(DATA begins)
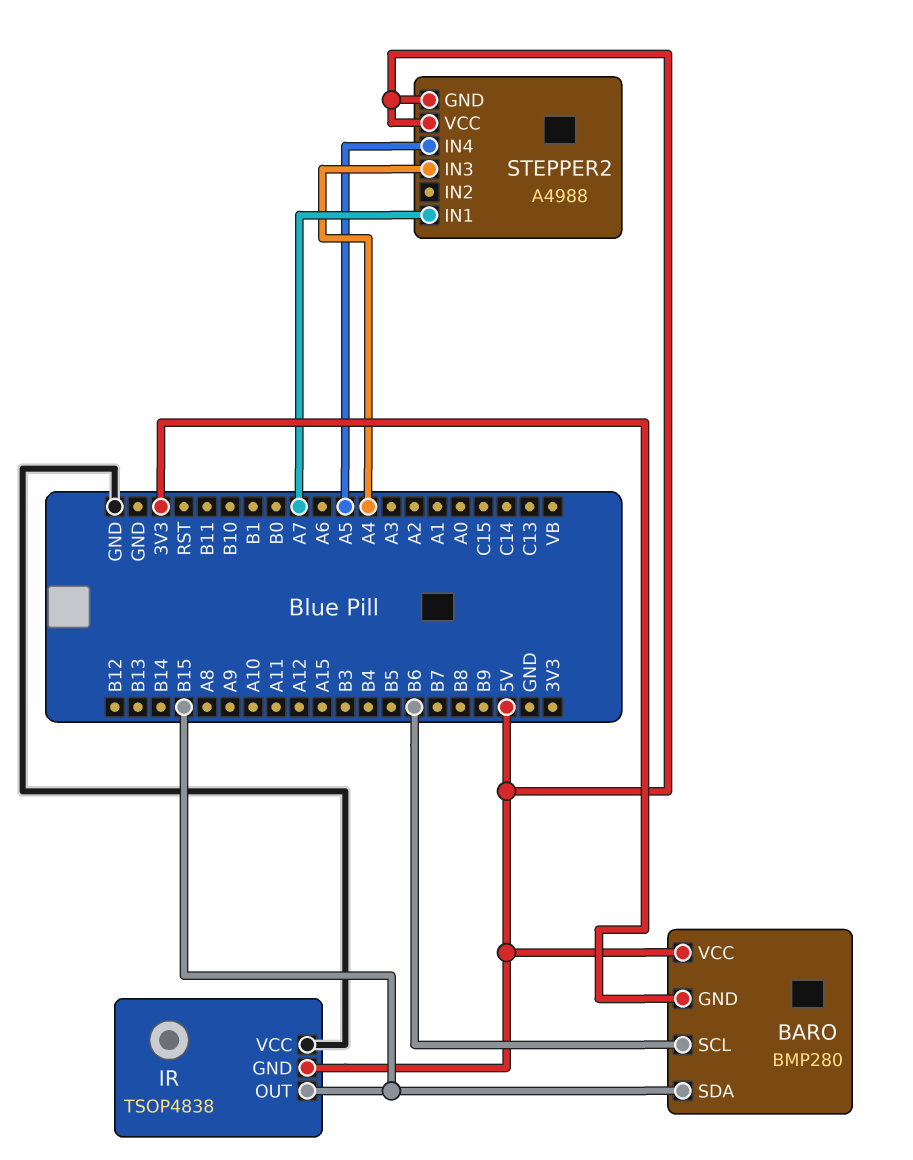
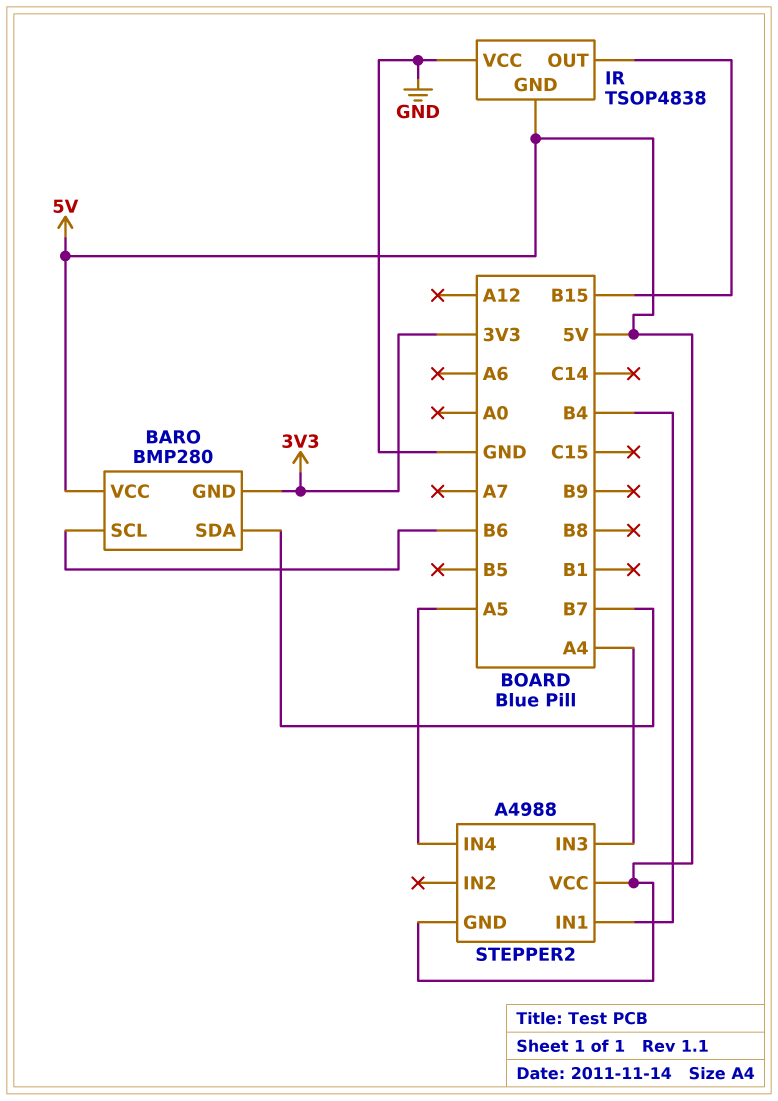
BARO pin SDA: B15 -> B7
STEPPER2 pin IN1: A7 -> B4

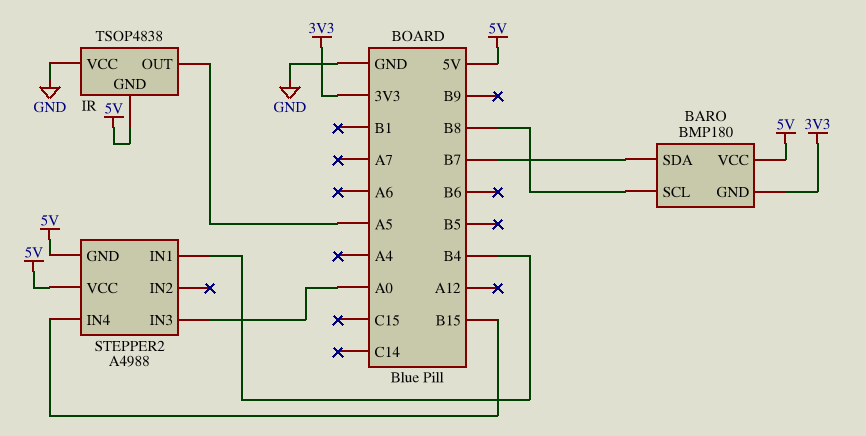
BARO: BMP280 -> BMP180
BARO pin SCL: B6 -> B8
IR pin OUT: B15 -> A5
STEPPER2 pin IN3: A4 -> A0
STEPPER2 pin IN4: A5 -> B15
(DATA ends)
WHAT TO DO: Exactness is what counts here: copy each entry as given and omit its pictures.

TASK ANSWER:
BARO pin SDA: B15 -> B7
STEPPER2 pin IN1: A7 -> B4

BARO: BMP280 -> BMP180
BARO pin SCL: B6 -> B8
IR pin OUT: B15 -> A5
STEPPER2 pin IN3: A4 -> A0
STEPPER2 pin IN4: A5 -> B15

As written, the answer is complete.